>> Begin INPUT MATERIAL

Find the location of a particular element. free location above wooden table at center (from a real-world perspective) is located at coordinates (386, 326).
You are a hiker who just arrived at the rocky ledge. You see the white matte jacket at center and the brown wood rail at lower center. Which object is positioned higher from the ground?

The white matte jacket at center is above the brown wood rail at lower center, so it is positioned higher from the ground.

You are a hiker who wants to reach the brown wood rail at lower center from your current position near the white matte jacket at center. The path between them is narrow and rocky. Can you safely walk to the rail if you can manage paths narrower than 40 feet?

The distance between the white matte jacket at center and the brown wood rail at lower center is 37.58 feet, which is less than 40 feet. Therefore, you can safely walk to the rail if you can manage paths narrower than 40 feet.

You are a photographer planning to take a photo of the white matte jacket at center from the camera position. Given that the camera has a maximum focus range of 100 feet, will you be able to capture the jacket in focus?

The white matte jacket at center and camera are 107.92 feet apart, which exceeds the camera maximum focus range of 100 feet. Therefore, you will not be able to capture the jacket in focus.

>> End INPUT MATERIAL

▸ WHAT TO DO
Change every "white matte jacket" in the records above to "gray nylon jacket", and leave everything else unchanged.

▸ RESPONSE
Find the location of a particular element. free location above wooden table at center (from a real-world perspective) is located at coordinates (386, 326).
You are a hiker who just arrived at the rocky ledge. You see the gray nylon jacket at center and the brown wood rail at lower center. Which object is positioned higher from the ground?

The gray nylon jacket at center is above the brown wood rail at lower center, so it is positioned higher from the ground.

You are a hiker who wants to reach the brown wood rail at lower center from your current position near the gray nylon jacket at center. The path between them is narrow and rocky. Can you safely walk to the rail if you can manage paths narrower than 40 feet?

The distance between the gray nylon jacket at center and the brown wood rail at lower center is 37.58 feet, which is less than 40 feet. Therefore, you can safely walk to the rail if you can manage paths narrower than 40 feet.

You are a photographer planning to take a photo of the gray nylon jacket at center from the camera position. Given that the camera has a maximum focus range of 100 feet, will you be able to capture the jacket in focus?

The gray nylon jacket at center and camera are 107.92 feet apart, which exceeds the camera maximum focus range of 100 feet. Therefore, you will not be able to capture the jacket in focus.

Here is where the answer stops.